List each line of the data that holds the string "right", please.

(Object change listings)
┏━━
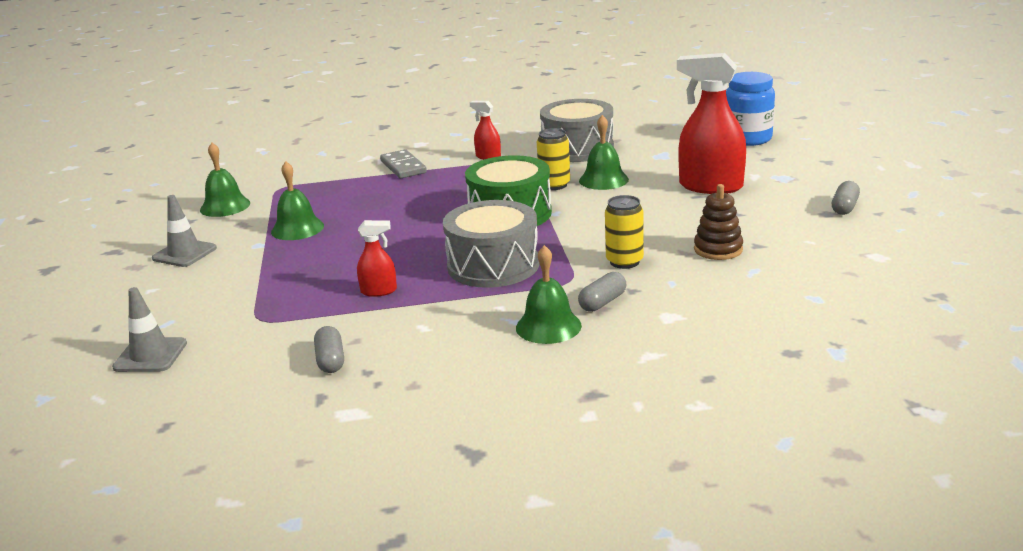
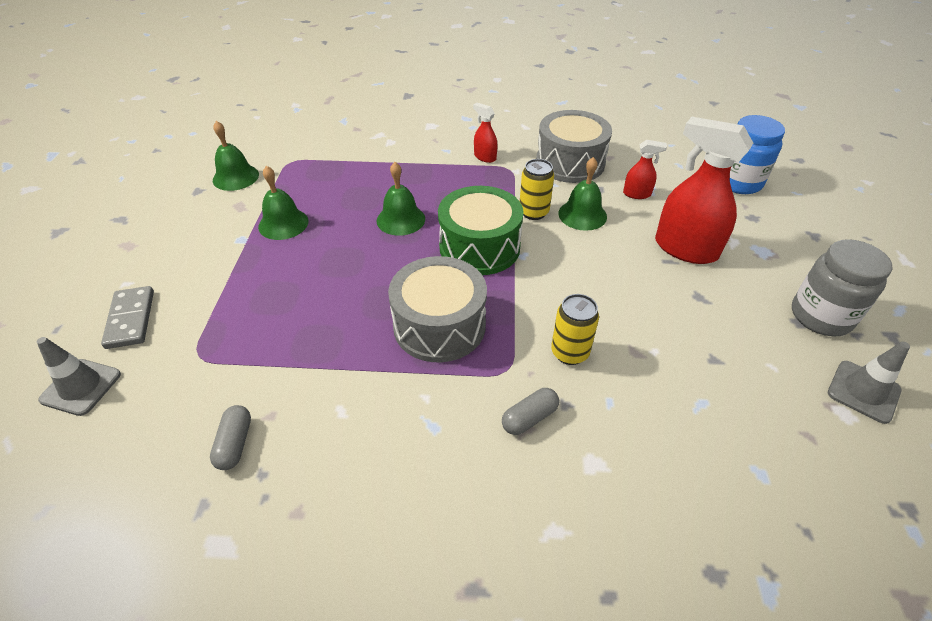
camera: 10 degrees right, 20 degrees up
(184, 253) = (175, 237): grey traffic cone -> grey traffic cone (863, 391)
(379, 291) = (320, 339): red spray bottle -> red spray bottle (637, 194)
(403, 167) = (405, 155): grey domino -> grey domino (130, 319)
(548, 326) = (463, 446): green bell -> green bell (401, 219)
(718, 249) = (671, 356): brown stacking toy -> none
(844, 207) = (820, 316): grey capsule -> grey jar

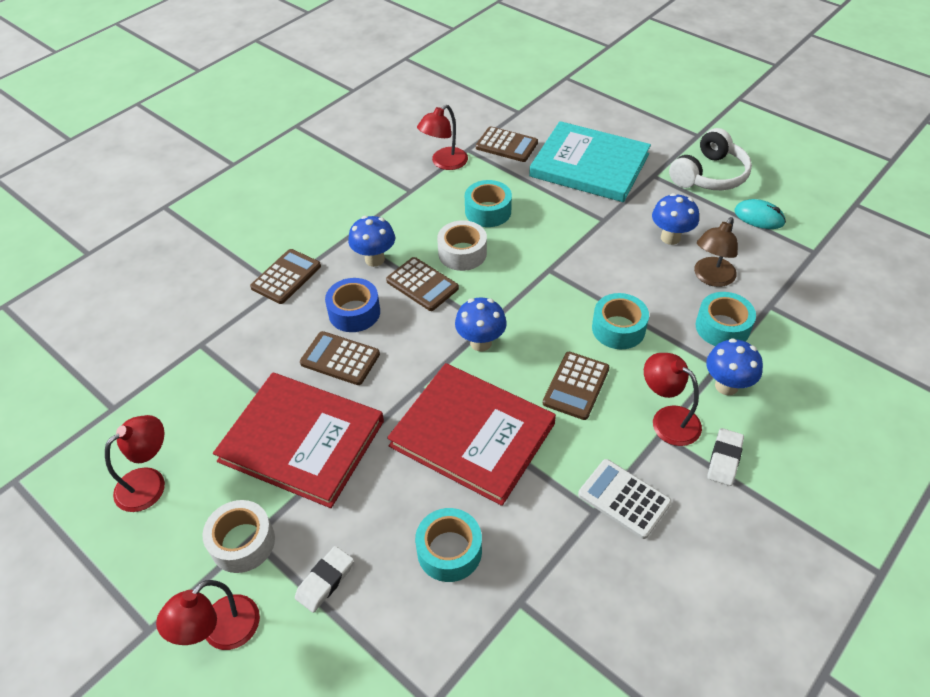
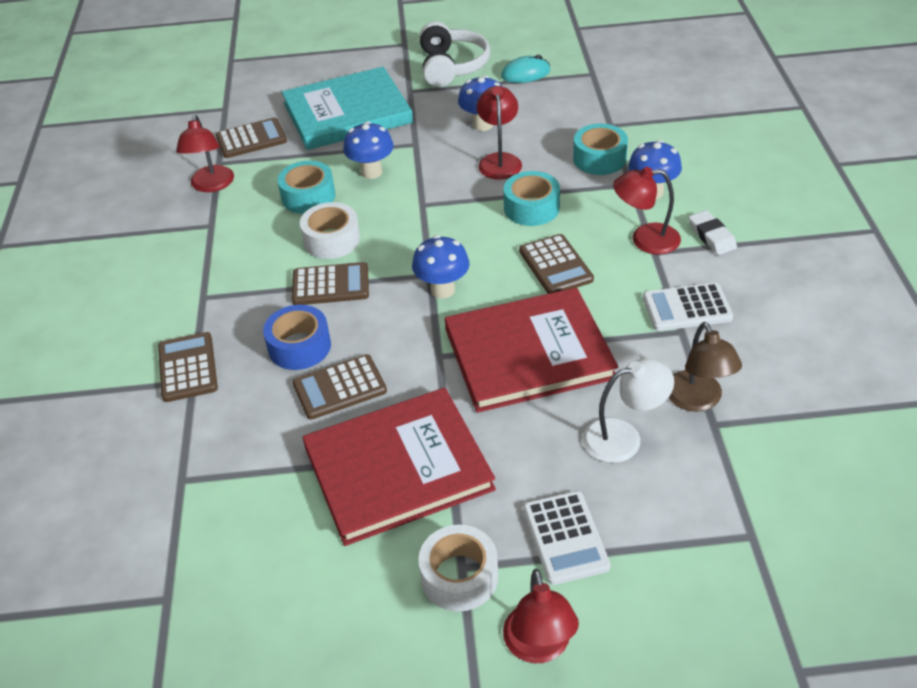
camera: 45 degrees left, 5 degrees down
(149, 482) = (303, 615): red lamp -> red lamp (499, 160)
(325, 581) = (565, 538): white eraser -> white calculator
(374, 259) = (257, 296): blue mushroom -> blue mushroom (371, 172)
(449, 551) = (623, 437): turquoise tape -> white lamp
(711, 278) = (548, 133): brown lamp -> brown lamp (697, 400)

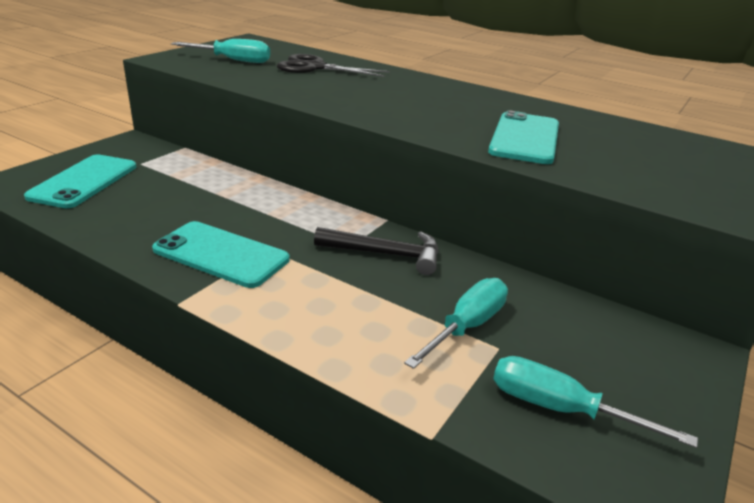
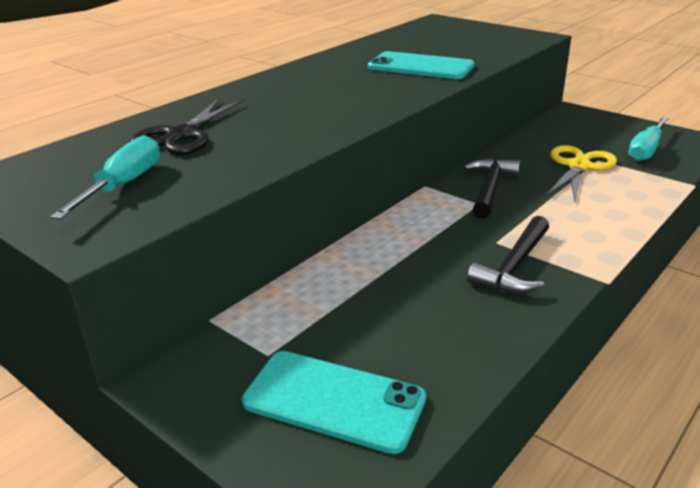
camera: 80 degrees left, 0 degrees up
(221, 254) = (514, 266): turquoise phone -> black hammer
(467, 326) = (578, 166): turquoise screwdriver -> yellow scissors

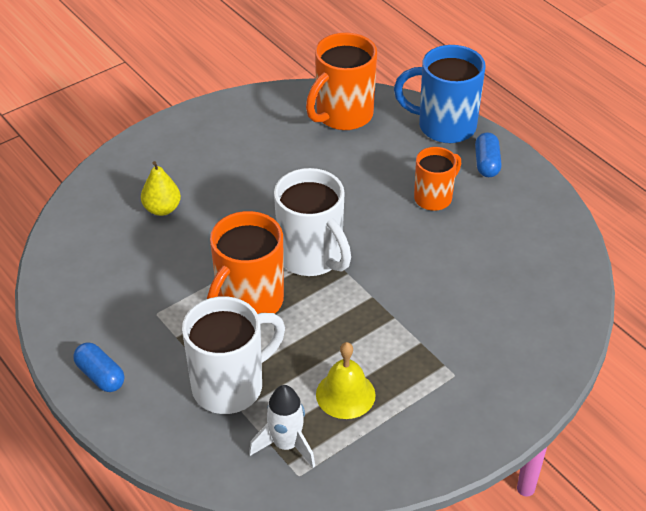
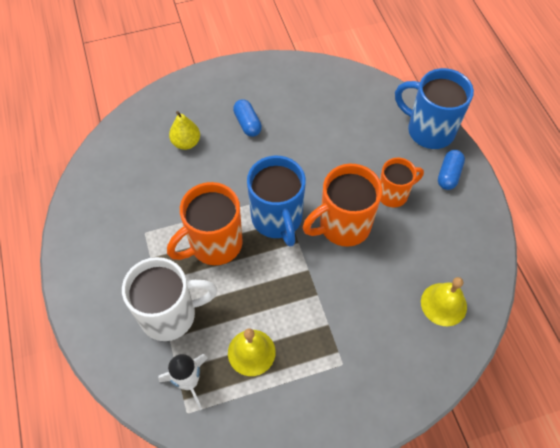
camera: 20 degrees right, 15 degrees up
(100, 375) = (84, 273): blue capsule -> blue capsule (247, 123)
(311, 257) = (277, 219): white mug -> blue mug
(342, 115) = (353, 98): orange mug -> orange mug (343, 226)
(538, 287) = (443, 304): none -> yellow bell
┗━━
▶ **Response to this task**
camera: 10 degrees right, 20 degrees up
camera: 20 degrees right, 15 degrees up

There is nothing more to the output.